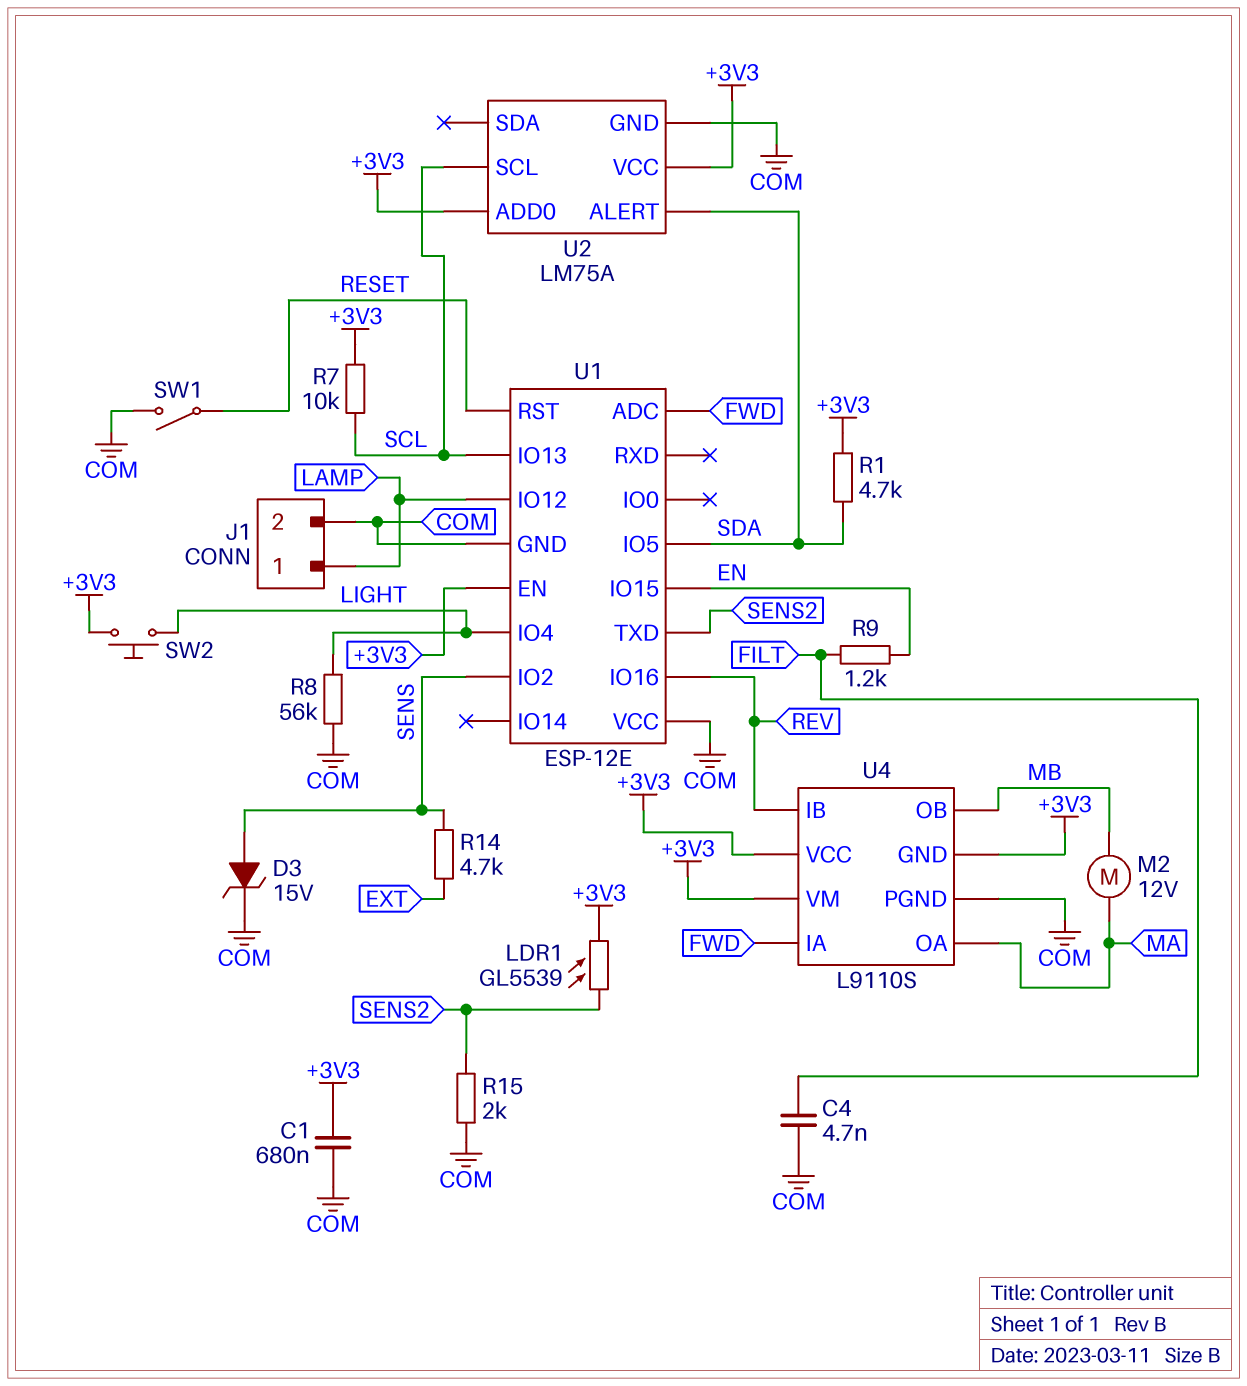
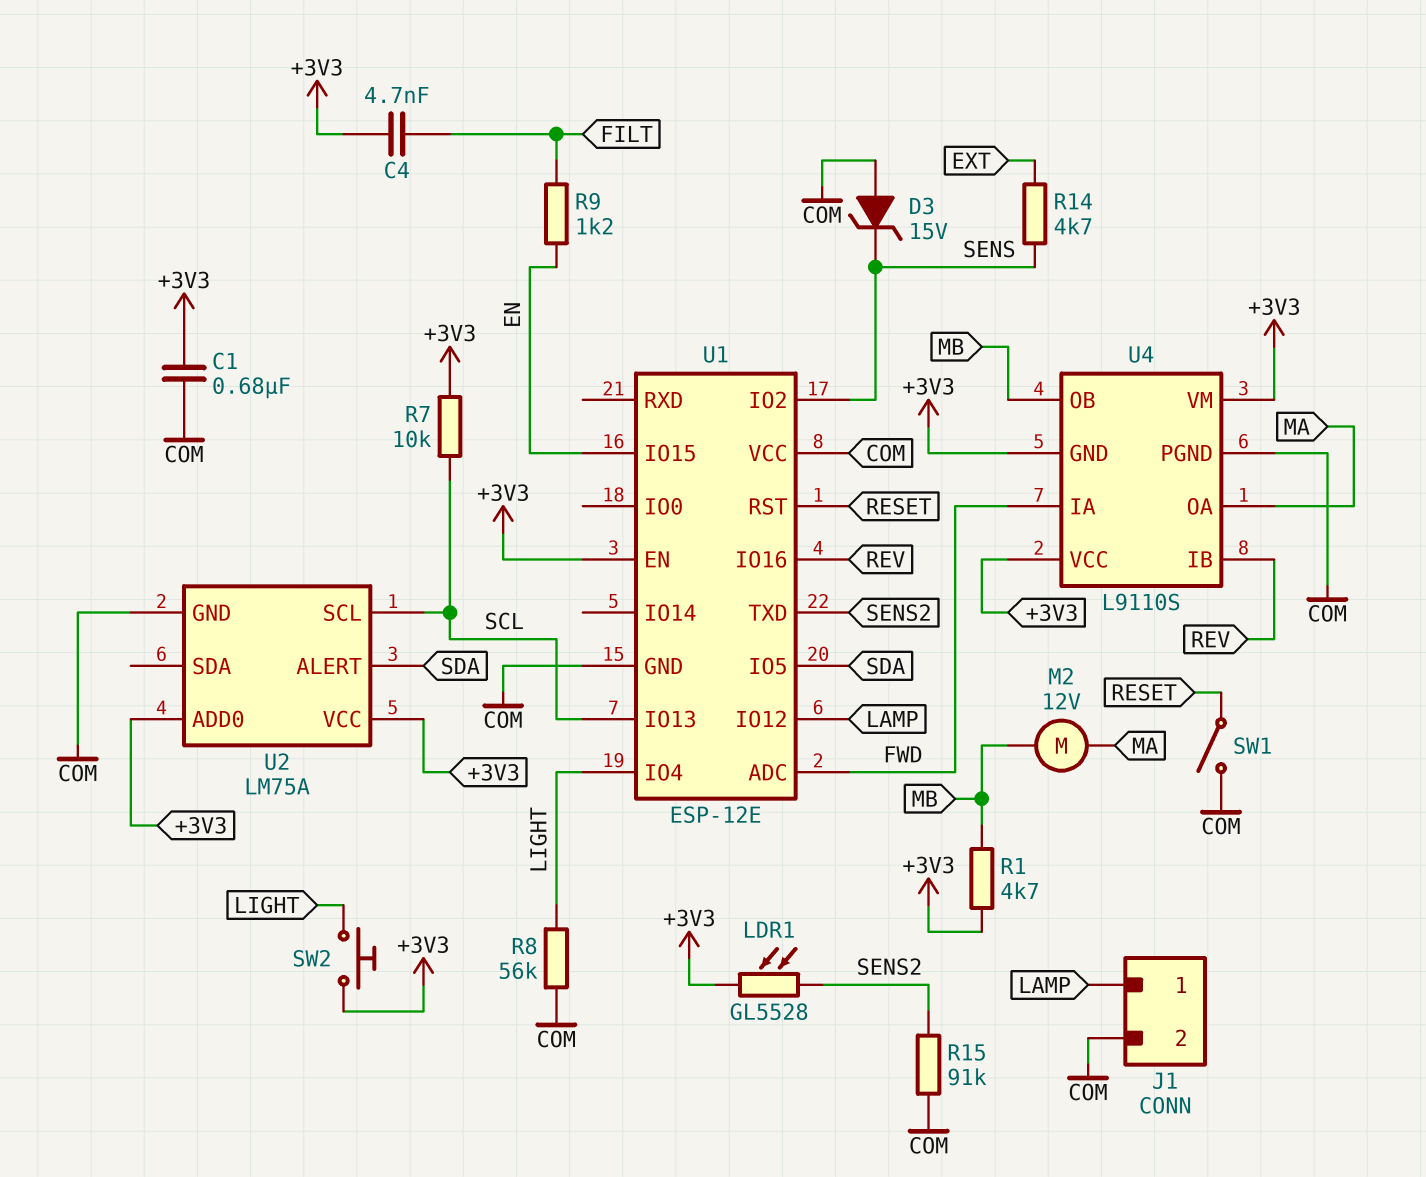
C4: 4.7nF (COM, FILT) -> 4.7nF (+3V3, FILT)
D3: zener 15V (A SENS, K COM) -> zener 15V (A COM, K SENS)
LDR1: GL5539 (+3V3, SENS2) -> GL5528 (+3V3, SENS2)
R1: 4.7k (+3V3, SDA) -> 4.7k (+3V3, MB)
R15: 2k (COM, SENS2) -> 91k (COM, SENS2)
——
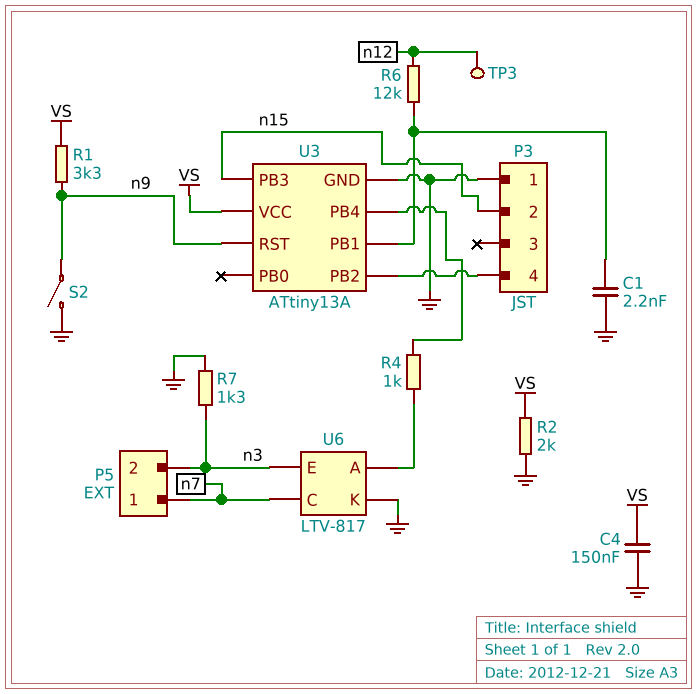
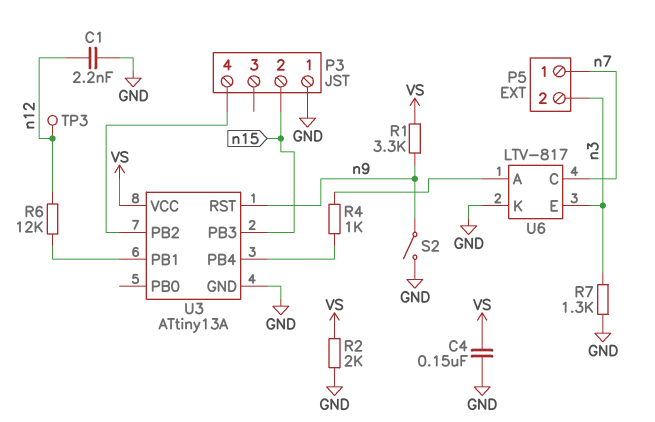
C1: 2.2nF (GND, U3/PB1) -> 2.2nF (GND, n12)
——
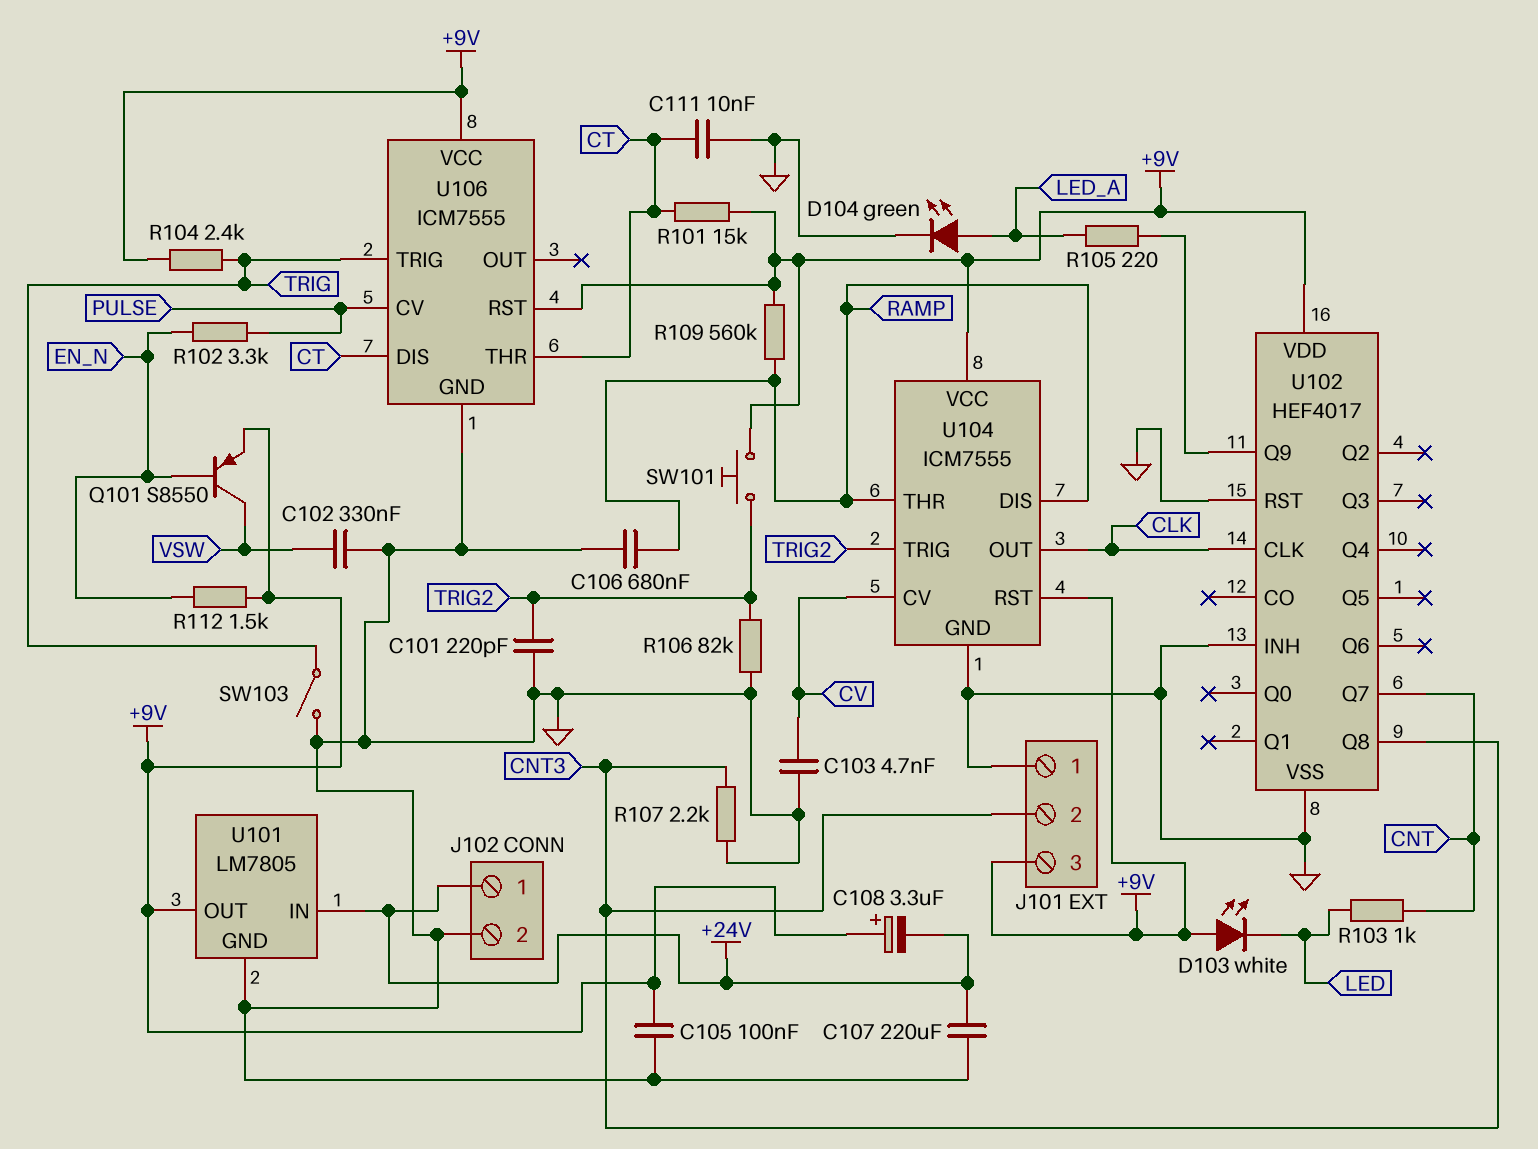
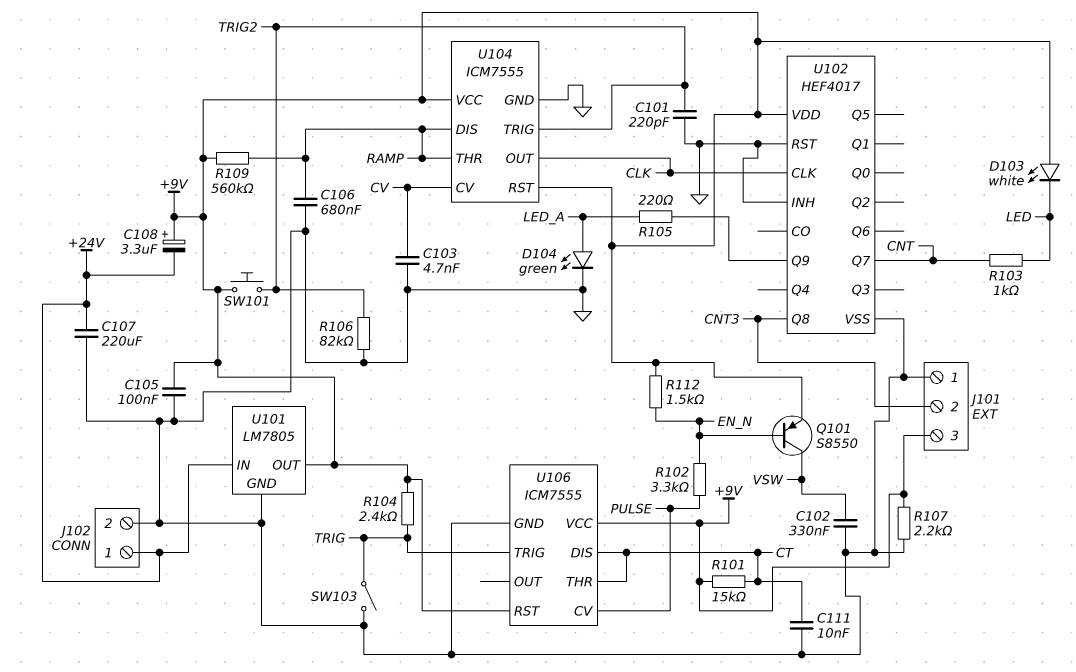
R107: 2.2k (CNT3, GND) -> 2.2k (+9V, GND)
——
= TASK INSTRUCTIONS =
In the data above, find the line with "C4: 4.7nF (COM, FILT) -> 4.7nF (+3V3, FILT)" and the line with "R15: 2k (COM, SENS2) -> 91k (COM, SENS2)". Retype both, plus every line between them, exactly.

= REPLY TO THE EXERCISE =
C4: 4.7nF (COM, FILT) -> 4.7nF (+3V3, FILT)
D3: zener 15V (A SENS, K COM) -> zener 15V (A COM, K SENS)
LDR1: GL5539 (+3V3, SENS2) -> GL5528 (+3V3, SENS2)
R1: 4.7k (+3V3, SDA) -> 4.7k (+3V3, MB)
R15: 2k (COM, SENS2) -> 91k (COM, SENS2)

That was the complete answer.